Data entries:
Start of Block

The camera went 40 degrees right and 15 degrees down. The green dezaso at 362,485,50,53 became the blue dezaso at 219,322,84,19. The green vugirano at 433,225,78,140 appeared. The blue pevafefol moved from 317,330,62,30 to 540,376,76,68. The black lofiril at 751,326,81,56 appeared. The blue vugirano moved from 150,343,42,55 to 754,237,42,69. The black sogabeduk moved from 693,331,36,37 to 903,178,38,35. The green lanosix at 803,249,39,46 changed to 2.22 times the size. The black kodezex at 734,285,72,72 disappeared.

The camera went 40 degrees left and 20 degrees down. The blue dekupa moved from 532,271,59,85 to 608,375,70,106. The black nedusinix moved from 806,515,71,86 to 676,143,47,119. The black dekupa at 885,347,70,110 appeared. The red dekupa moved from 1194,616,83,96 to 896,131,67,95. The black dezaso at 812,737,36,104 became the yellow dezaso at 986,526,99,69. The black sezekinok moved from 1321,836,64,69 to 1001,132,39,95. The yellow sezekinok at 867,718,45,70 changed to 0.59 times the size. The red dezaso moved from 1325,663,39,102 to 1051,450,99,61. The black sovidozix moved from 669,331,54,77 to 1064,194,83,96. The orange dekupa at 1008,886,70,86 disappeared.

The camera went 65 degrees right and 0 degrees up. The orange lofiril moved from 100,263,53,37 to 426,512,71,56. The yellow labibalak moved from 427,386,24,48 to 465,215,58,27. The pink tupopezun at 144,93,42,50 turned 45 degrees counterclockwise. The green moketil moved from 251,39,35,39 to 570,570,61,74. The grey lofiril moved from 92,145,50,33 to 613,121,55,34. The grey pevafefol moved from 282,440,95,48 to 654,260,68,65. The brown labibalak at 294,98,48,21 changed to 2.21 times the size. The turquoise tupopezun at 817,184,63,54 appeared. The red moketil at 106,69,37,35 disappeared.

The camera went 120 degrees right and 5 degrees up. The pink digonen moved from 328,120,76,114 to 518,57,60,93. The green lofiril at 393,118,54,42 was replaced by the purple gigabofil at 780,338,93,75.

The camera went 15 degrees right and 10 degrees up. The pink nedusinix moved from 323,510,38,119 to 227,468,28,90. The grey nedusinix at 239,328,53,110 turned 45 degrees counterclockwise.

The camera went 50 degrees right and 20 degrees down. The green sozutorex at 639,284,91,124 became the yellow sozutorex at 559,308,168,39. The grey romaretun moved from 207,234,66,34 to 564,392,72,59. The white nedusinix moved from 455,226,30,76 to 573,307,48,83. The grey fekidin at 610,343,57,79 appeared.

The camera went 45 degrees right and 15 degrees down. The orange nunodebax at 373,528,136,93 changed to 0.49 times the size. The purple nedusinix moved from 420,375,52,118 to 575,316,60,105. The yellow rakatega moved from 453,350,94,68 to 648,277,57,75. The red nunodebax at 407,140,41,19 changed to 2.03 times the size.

End of Block

▸ **WHAT YOU HAVE TO DO**:
Every record above is to be transcribed exactly.

▸ **EXPECTED OUTPUT**:
The camera went 40 degrees right and 15 degrees down. The green dezaso at 362,485,50,53 became the blue dezaso at 219,322,84,19. The green vugirano at 433,225,78,140 appeared. The blue pevafefol moved from 317,330,62,30 to 540,376,76,68. The black lofiril at 751,326,81,56 appeared. The blue vugirano moved from 150,343,42,55 to 754,237,42,69. The black sogabeduk moved from 693,331,36,37 to 903,178,38,35. The green lanosix at 803,249,39,46 changed to 2.22 times the size. The black kodezex at 734,285,72,72 disappeared.

The camera went 40 degrees left and 20 degrees down. The blue dekupa moved from 532,271,59,85 to 608,375,70,106. The black nedusinix moved from 806,515,71,86 to 676,143,47,119. The black dekupa at 885,347,70,110 appeared. The red dekupa moved from 1194,616,83,96 to 896,131,67,95. The black dezaso at 812,737,36,104 became the yellow dezaso at 986,526,99,69. The black sezekinok moved from 1321,836,64,69 to 1001,132,39,95. The yellow sezekinok at 867,718,45,70 changed to 0.59 times the size. The red dezaso moved from 1325,663,39,102 to 1051,450,99,61. The black sovidozix moved from 669,331,54,77 to 1064,194,83,96. The orange dekupa at 1008,886,70,86 disappeared.

The camera went 65 degrees right and 0 degrees up. The orange lofiril moved from 100,263,53,37 to 426,512,71,56. The yellow labibalak moved from 427,386,24,48 to 465,215,58,27. The pink tupopezun at 144,93,42,50 turned 45 degrees counterclockwise. The green moketil moved from 251,39,35,39 to 570,570,61,74. The grey lofiril moved from 92,145,50,33 to 613,121,55,34. The grey pevafefol moved from 282,440,95,48 to 654,260,68,65. The brown labibalak at 294,98,48,21 changed to 2.21 times the size. The turquoise tupopezun at 817,184,63,54 appeared. The red moketil at 106,69,37,35 disappeared.

The camera went 120 degrees right and 5 degrees up. The pink digonen moved from 328,120,76,114 to 518,57,60,93. The green lofiril at 393,118,54,42 was replaced by the purple gigabofil at 780,338,93,75.

The camera went 15 degrees right and 10 degrees up. The pink nedusinix moved from 323,510,38,119 to 227,468,28,90. The grey nedusinix at 239,328,53,110 turned 45 degrees counterclockwise.

The camera went 50 degrees right and 20 degrees down. The green sozutorex at 639,284,91,124 became the yellow sozutorex at 559,308,168,39. The grey romaretun moved from 207,234,66,34 to 564,392,72,59. The white nedusinix moved from 455,226,30,76 to 573,307,48,83. The grey fekidin at 610,343,57,79 appeared.

The camera went 45 degrees right and 15 degrees down. The orange nunodebax at 373,528,136,93 changed to 0.49 times the size. The purple nedusinix moved from 420,375,52,118 to 575,316,60,105. The yellow rakatega moved from 453,350,94,68 to 648,277,57,75. The red nunodebax at 407,140,41,19 changed to 2.03 times the size.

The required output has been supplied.